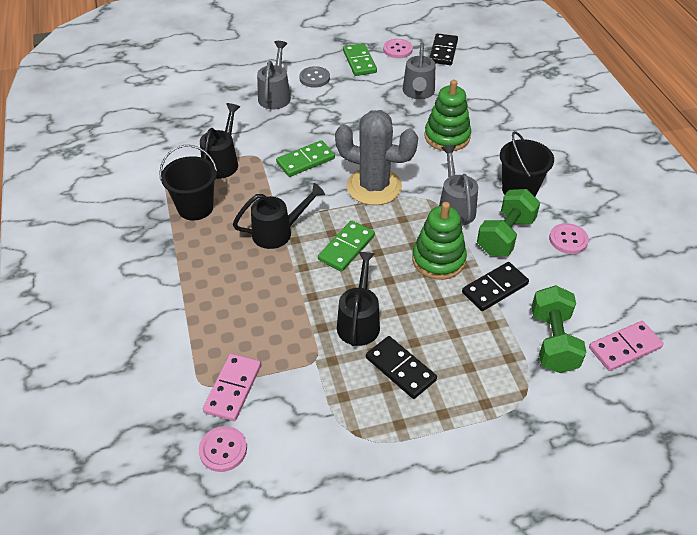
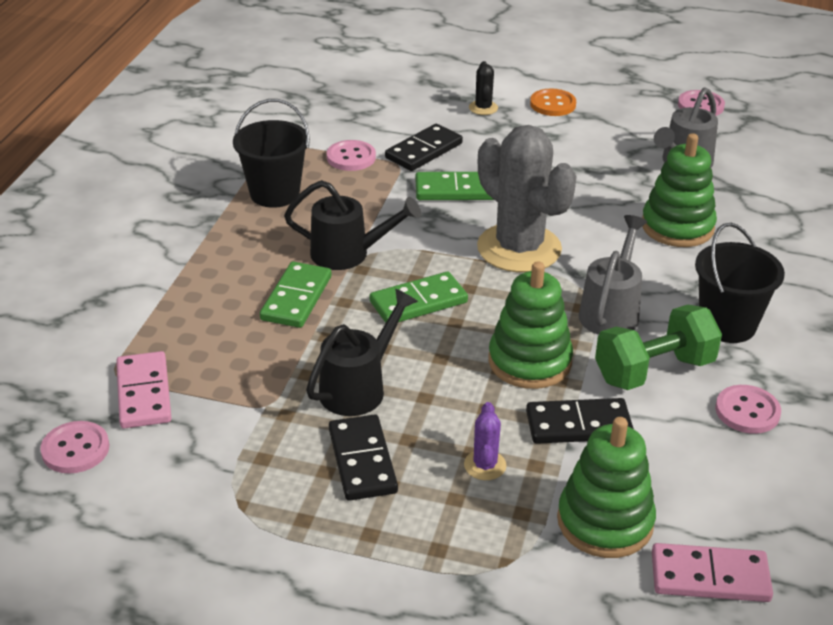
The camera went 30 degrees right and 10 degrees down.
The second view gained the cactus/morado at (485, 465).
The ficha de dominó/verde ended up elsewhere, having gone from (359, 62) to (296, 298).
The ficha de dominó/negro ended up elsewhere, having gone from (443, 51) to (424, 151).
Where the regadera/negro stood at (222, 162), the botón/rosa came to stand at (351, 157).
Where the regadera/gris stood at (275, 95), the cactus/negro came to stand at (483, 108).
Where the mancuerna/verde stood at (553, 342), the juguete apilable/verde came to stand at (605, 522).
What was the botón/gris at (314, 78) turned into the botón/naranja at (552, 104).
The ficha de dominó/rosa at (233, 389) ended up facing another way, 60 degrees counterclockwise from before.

···

*Task details*. Quote every line from the line containing "The second view" through the closing line of the listing, including both.

*Your solution*.
The second view gained the cactus/morado at (485, 465).
The ficha de dominó/verde ended up elsewhere, having gone from (359, 62) to (296, 298).
The ficha de dominó/negro ended up elsewhere, having gone from (443, 51) to (424, 151).
Where the regadera/negro stood at (222, 162), the botón/rosa came to stand at (351, 157).
Where the regadera/gris stood at (275, 95), the cactus/negro came to stand at (483, 108).
Where the mancuerna/verde stood at (553, 342), the juguete apilable/verde came to stand at (605, 522).
What was the botón/gris at (314, 78) turned into the botón/naranja at (552, 104).
The ficha de dominó/rosa at (233, 389) ended up facing another way, 60 degrees counterclockwise from before.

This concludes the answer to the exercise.